→ **Before-and-after change records**:
○ ○ ○ ○ ○

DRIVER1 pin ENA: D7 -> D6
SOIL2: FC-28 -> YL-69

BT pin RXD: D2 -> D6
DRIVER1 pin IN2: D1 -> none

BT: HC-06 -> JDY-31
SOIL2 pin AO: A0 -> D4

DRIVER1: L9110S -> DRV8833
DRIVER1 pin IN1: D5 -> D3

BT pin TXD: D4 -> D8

○ ○ ○ ○ ○

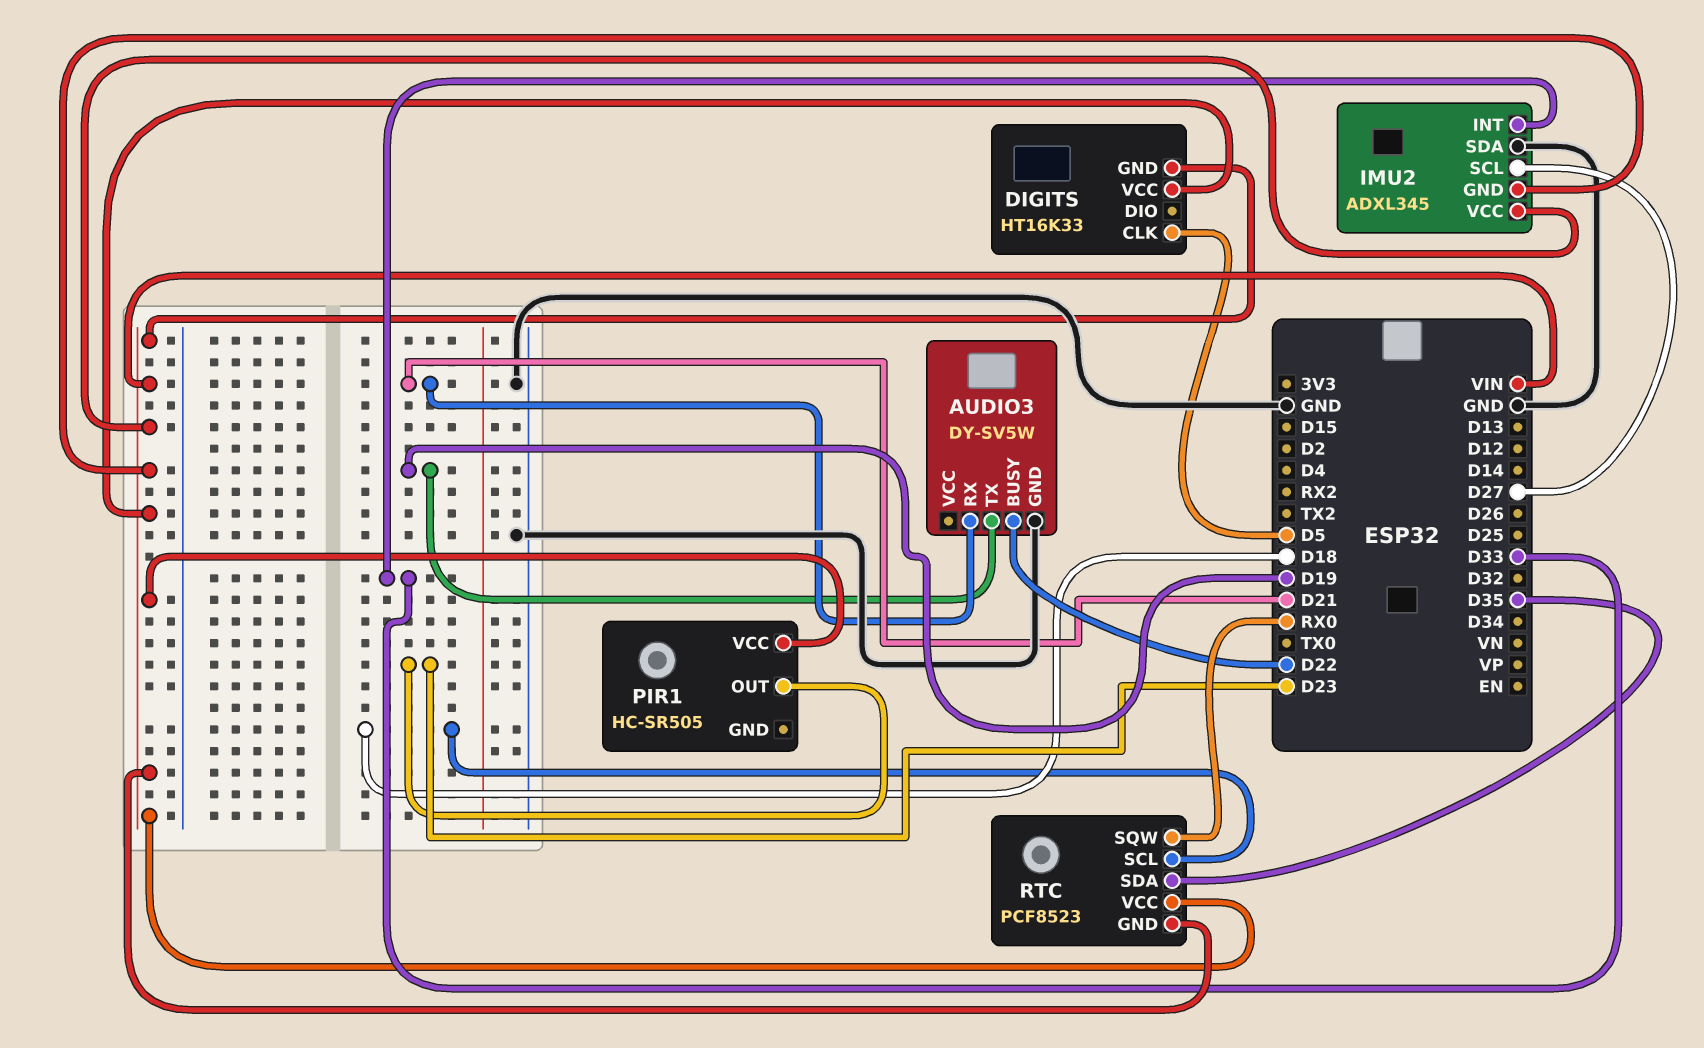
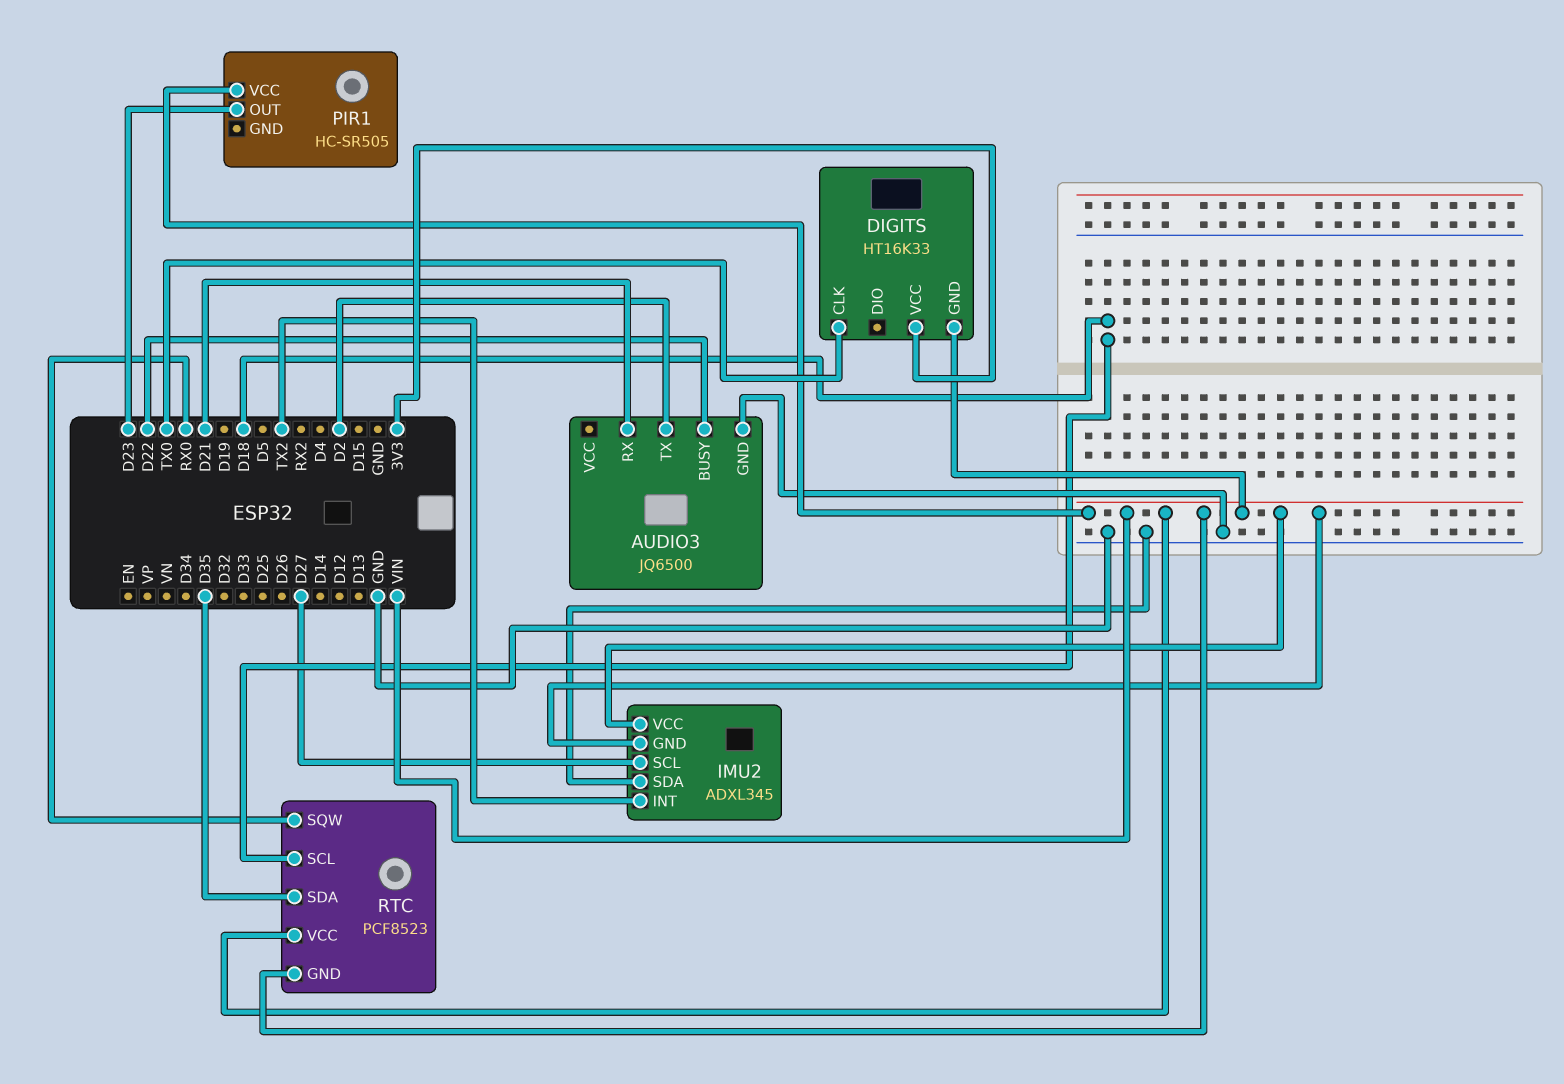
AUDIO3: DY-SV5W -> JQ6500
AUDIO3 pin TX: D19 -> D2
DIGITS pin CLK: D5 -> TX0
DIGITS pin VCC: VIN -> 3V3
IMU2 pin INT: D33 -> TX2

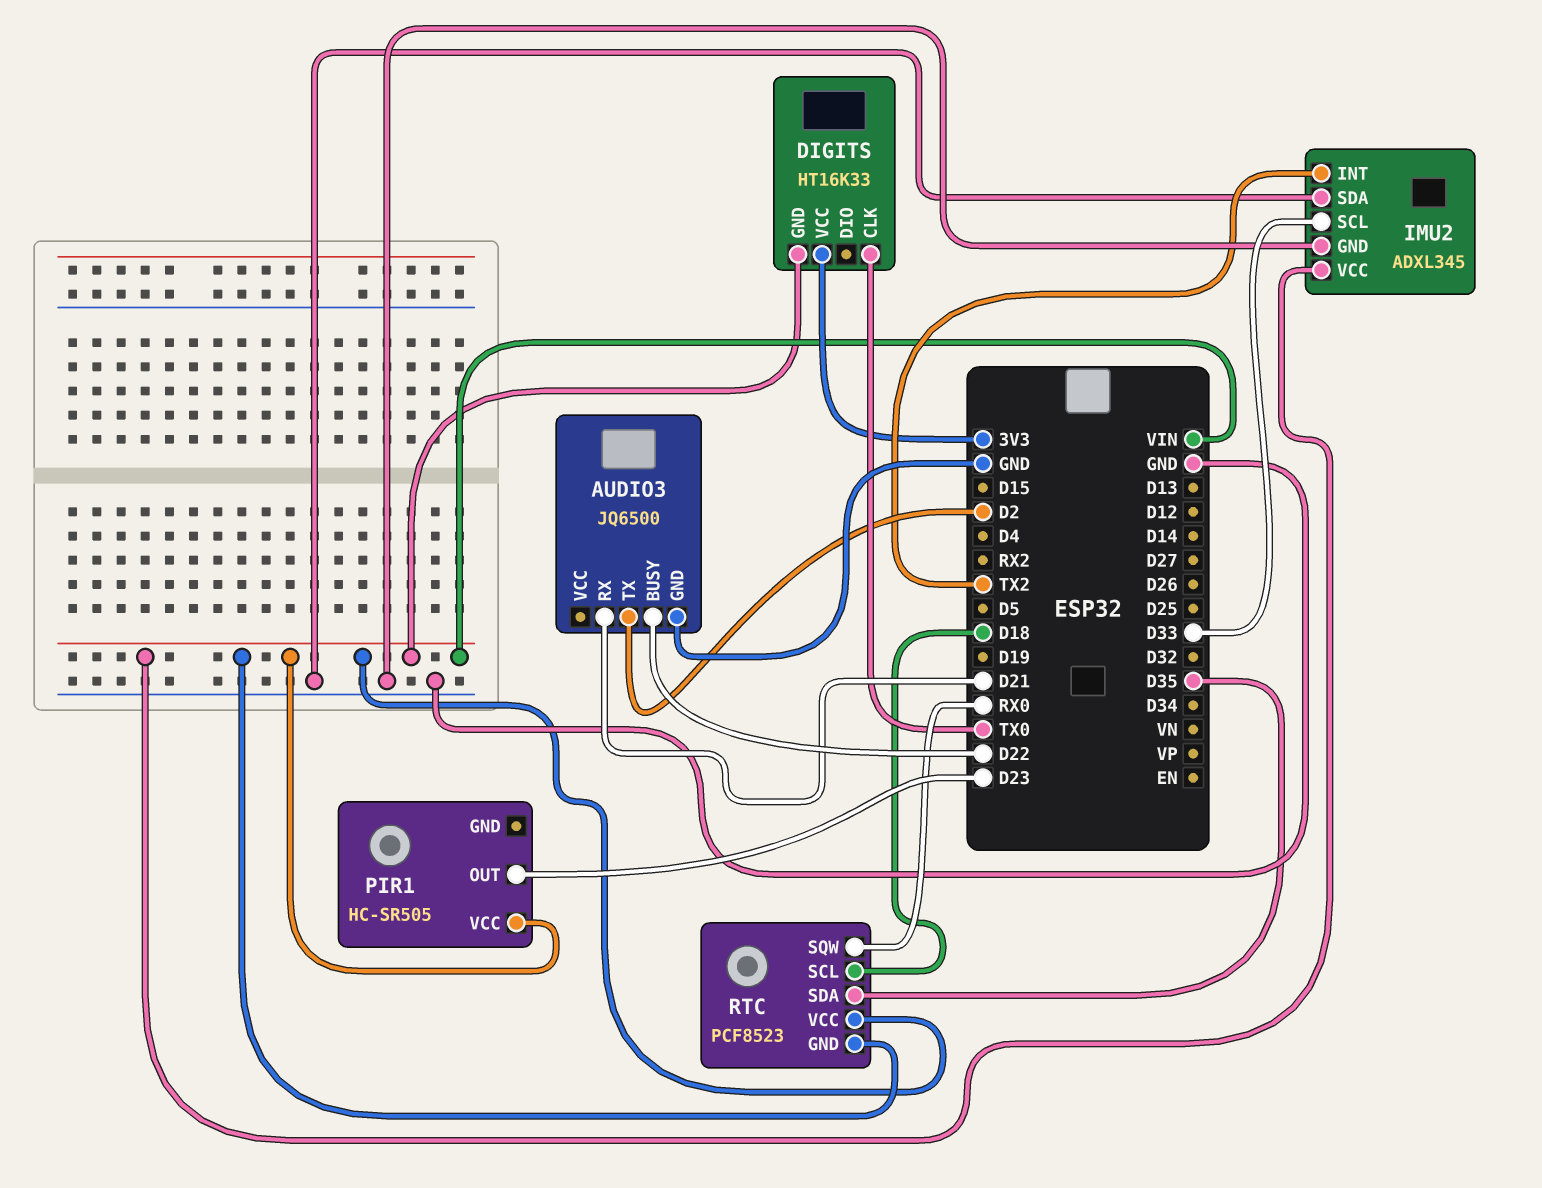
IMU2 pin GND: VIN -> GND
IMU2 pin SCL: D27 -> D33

○ ○ ○ ○ ○

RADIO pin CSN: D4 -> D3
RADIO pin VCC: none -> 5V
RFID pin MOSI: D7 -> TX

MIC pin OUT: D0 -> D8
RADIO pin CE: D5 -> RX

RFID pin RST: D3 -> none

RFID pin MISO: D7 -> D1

○ ○ ○ ○ ○

→ **WORK ITEM**:
With the pictures omitted, copy the entries above exactly from the line containing "IMU2 pin INT: D33 -> TX2" through the line containing "IMU2 pin SCL: D27 -> D33", both lines included.

→ **ANSWER TO THIS TASK**:
IMU2 pin INT: D33 -> TX2

IMU2 pin GND: VIN -> GND
IMU2 pin SCL: D27 -> D33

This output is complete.